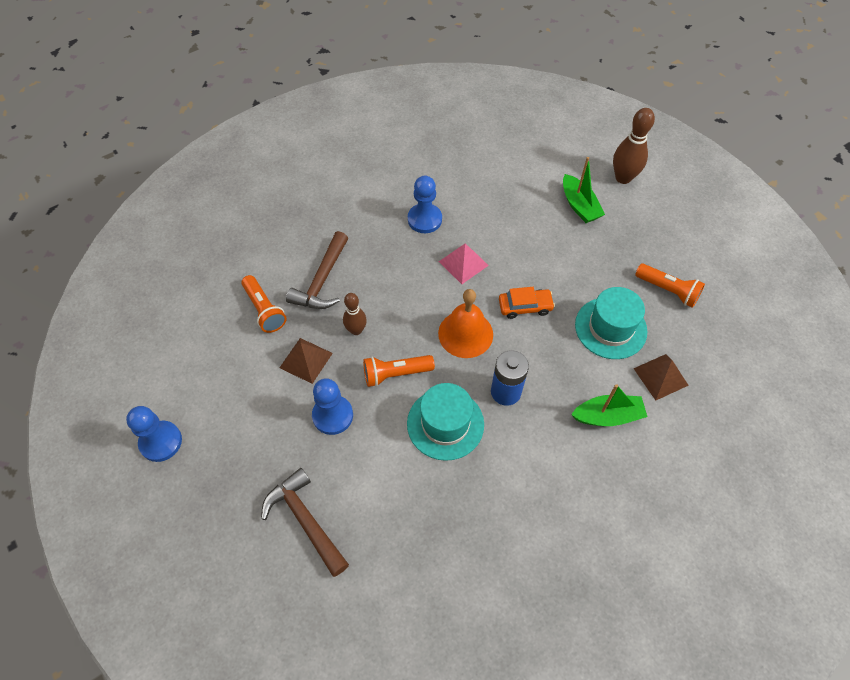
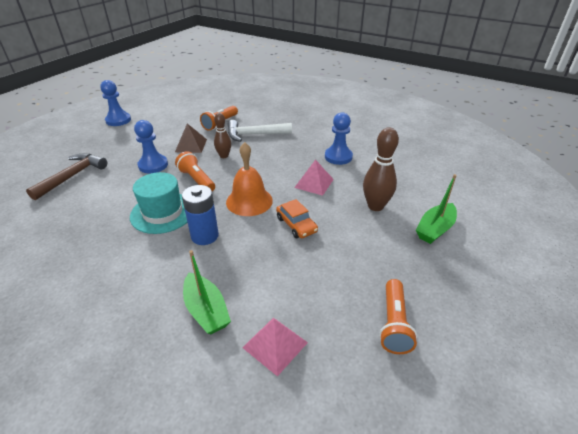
camera: 65 degrees right, 20 degrees down
(322, 280) = (254, 134): brown hammer -> white hammer
(610, 328) = (311, 287): turquoise hat -> none
(623, 178) = (503, 250): brown bowling pin -> brown bowling pin (375, 206)
(660, 376) = (275, 345): brown pyramid -> pink pyramid

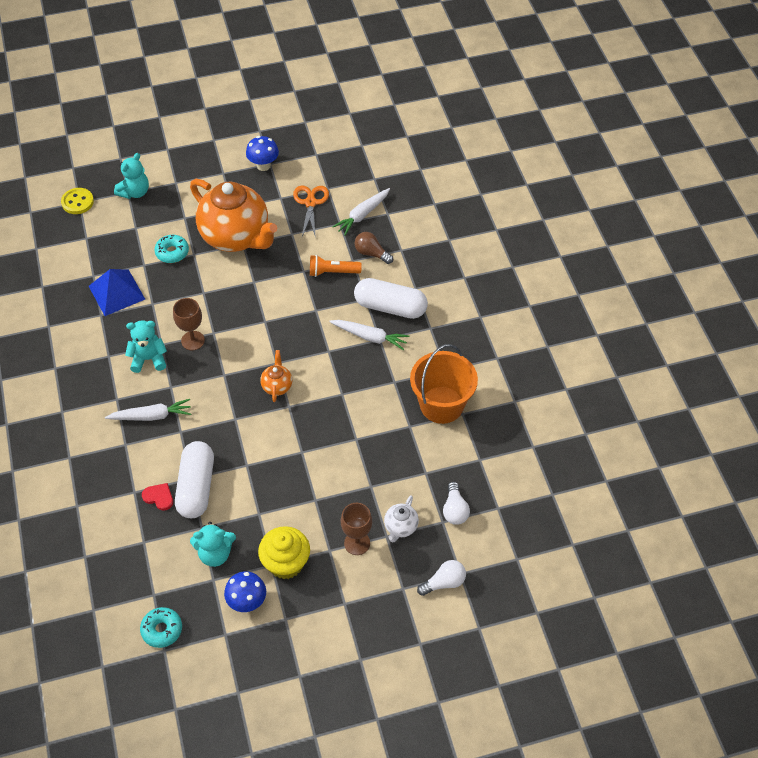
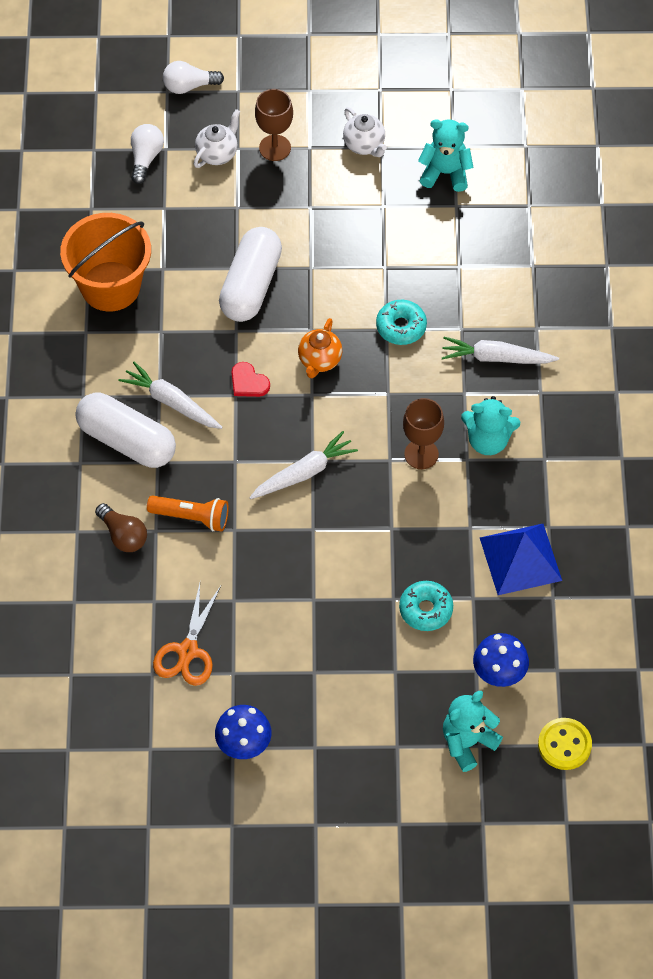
camera: 165 degrees left, 5 degrees up
(159, 497) = (502, 252): red heart -> red heart (248, 382)
(162, 630) = (521, 108): turquoise donut -> turquoise donut (401, 327)
(196, 487) = (453, 254): white capsule -> white capsule (251, 285)
(236, 237) = (321, 614): orange teapot -> none
(247, 602) = (419, 115): blue mushroom -> blue mushroom (499, 674)
(286, 563) = (364, 145): yellow cupcake -> white teapot
(362, 215) = (113, 608): white carrot -> white carrot (304, 473)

(PROBLEM DETAILS) Copy each entry exactly as written, and drop the pictures from the copy.

(TASK ANSWER)
camera: 65 degrees right, 20 degrees down
(322, 280) = (254, 134): brown hammer -> white hammer
(610, 328) = (311, 287): turquoise hat -> none
(623, 178) = (503, 250): brown bowling pin -> brown bowling pin (375, 206)
(660, 376) = (275, 345): brown pyramid -> pink pyramid

camera: 165 degrees left, 5 degrees up
(159, 497) = (502, 252): red heart -> red heart (248, 382)
(162, 630) = (521, 108): turquoise donut -> turquoise donut (401, 327)
(196, 487) = (453, 254): white capsule -> white capsule (251, 285)
(236, 237) = (321, 614): orange teapot -> none
(247, 602) = (419, 115): blue mushroom -> blue mushroom (499, 674)
(286, 563) = (364, 145): yellow cupcake -> white teapot
(362, 215) = (113, 608): white carrot -> white carrot (304, 473)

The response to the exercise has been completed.